From the line containing "pink triangle: (54, 113) -> (84, 131), moved" down to the line containing "purple diamond: (1171, 709)" in the records below, reproduce every line exactly, ends included, and omit all others.

■ ■ ■ ■ ■

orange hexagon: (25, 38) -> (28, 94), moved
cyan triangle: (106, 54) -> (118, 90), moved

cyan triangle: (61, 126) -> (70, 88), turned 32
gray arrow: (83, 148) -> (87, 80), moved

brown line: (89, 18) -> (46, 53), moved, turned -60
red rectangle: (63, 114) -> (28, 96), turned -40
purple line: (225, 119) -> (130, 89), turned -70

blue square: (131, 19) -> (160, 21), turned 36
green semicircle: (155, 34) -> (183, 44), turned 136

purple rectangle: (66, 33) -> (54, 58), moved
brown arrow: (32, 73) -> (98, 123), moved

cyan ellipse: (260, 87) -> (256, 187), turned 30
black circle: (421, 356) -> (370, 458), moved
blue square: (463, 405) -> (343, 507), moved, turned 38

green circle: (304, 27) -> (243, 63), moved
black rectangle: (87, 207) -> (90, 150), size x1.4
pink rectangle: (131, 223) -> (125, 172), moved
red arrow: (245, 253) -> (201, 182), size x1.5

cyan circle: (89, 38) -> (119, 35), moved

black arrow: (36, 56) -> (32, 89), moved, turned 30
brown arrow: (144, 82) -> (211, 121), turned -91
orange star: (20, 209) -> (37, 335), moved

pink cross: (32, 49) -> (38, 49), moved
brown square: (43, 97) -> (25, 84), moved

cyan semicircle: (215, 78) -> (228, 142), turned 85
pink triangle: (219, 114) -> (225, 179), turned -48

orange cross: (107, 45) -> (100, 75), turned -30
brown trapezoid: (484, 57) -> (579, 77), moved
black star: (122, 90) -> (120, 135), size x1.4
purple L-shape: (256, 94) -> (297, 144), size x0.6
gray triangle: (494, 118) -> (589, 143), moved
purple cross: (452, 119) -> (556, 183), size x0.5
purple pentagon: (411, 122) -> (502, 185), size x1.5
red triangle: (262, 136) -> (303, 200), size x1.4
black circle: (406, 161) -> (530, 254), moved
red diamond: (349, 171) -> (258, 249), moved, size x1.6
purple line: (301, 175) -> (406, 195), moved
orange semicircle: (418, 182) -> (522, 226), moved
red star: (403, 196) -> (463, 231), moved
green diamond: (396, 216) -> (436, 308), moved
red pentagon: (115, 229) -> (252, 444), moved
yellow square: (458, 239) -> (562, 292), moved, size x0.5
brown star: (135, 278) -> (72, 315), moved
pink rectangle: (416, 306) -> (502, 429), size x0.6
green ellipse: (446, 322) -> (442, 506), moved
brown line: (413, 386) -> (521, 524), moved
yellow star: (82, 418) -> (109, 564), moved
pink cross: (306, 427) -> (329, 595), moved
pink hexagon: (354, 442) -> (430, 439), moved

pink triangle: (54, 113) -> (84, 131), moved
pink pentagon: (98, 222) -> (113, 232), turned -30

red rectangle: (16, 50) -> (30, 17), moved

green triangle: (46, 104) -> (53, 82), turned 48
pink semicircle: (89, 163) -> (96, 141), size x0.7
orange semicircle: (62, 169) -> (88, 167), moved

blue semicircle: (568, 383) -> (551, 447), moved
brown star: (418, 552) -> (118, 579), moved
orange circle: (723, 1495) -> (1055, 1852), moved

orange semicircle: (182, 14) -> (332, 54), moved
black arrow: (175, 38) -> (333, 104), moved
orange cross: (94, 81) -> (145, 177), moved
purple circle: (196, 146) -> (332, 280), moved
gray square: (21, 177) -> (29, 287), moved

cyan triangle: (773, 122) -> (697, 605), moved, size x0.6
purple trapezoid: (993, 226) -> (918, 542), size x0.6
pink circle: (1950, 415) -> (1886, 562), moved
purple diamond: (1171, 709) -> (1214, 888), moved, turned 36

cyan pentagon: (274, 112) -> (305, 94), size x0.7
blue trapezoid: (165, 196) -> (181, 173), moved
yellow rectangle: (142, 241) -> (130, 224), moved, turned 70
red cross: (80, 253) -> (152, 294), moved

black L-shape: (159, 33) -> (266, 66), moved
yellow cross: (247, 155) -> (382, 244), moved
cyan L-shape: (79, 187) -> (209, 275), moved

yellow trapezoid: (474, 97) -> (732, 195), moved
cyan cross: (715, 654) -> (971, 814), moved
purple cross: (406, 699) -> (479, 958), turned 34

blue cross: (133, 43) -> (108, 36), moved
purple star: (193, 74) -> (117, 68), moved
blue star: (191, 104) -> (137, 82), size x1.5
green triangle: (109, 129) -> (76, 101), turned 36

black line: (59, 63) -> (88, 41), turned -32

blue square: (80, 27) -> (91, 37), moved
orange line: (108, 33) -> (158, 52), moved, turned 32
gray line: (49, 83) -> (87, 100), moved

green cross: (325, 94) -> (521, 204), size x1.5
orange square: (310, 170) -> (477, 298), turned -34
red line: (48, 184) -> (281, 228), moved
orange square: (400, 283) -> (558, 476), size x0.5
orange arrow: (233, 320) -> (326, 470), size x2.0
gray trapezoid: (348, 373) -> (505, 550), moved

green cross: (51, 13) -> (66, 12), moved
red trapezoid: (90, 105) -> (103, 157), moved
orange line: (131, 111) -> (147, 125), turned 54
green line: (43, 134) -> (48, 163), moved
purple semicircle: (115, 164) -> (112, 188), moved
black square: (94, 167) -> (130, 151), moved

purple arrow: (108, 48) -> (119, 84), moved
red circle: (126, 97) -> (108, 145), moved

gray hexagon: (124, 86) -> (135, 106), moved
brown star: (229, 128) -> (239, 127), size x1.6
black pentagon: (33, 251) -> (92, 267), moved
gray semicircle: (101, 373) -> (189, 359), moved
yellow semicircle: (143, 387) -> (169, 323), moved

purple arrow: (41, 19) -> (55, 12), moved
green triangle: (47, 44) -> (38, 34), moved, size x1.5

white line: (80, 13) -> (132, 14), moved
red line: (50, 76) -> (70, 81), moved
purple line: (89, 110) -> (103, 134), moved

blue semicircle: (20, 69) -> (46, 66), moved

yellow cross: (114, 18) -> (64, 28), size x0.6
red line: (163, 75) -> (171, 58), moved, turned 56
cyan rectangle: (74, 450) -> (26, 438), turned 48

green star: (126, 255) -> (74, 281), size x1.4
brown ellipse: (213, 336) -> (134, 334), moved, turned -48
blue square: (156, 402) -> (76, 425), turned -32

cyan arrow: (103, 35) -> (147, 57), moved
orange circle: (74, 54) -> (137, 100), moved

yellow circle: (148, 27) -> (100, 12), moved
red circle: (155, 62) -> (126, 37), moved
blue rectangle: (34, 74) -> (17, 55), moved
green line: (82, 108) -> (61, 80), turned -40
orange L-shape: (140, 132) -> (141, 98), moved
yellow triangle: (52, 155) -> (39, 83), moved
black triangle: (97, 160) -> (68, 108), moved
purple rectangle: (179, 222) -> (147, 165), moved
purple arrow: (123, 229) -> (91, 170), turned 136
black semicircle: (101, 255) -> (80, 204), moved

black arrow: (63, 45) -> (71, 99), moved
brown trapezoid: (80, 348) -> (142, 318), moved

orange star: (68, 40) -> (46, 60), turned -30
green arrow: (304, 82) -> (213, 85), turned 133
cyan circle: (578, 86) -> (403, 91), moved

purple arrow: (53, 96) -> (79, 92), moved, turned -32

■ ■ ■ ■ ■

- **SOLVED PROBLEM**
pink triangle: (54, 113) -> (84, 131), moved
pink pentagon: (98, 222) -> (113, 232), turned -30

red rectangle: (16, 50) -> (30, 17), moved

green triangle: (46, 104) -> (53, 82), turned 48
pink semicircle: (89, 163) -> (96, 141), size x0.7
orange semicircle: (62, 169) -> (88, 167), moved

blue semicircle: (568, 383) -> (551, 447), moved
brown star: (418, 552) -> (118, 579), moved
orange circle: (723, 1495) -> (1055, 1852), moved

orange semicircle: (182, 14) -> (332, 54), moved
black arrow: (175, 38) -> (333, 104), moved
orange cross: (94, 81) -> (145, 177), moved
purple circle: (196, 146) -> (332, 280), moved
gray square: (21, 177) -> (29, 287), moved

cyan triangle: (773, 122) -> (697, 605), moved, size x0.6
purple trapezoid: (993, 226) -> (918, 542), size x0.6
pink circle: (1950, 415) -> (1886, 562), moved
purple diamond: (1171, 709) -> (1214, 888), moved, turned 36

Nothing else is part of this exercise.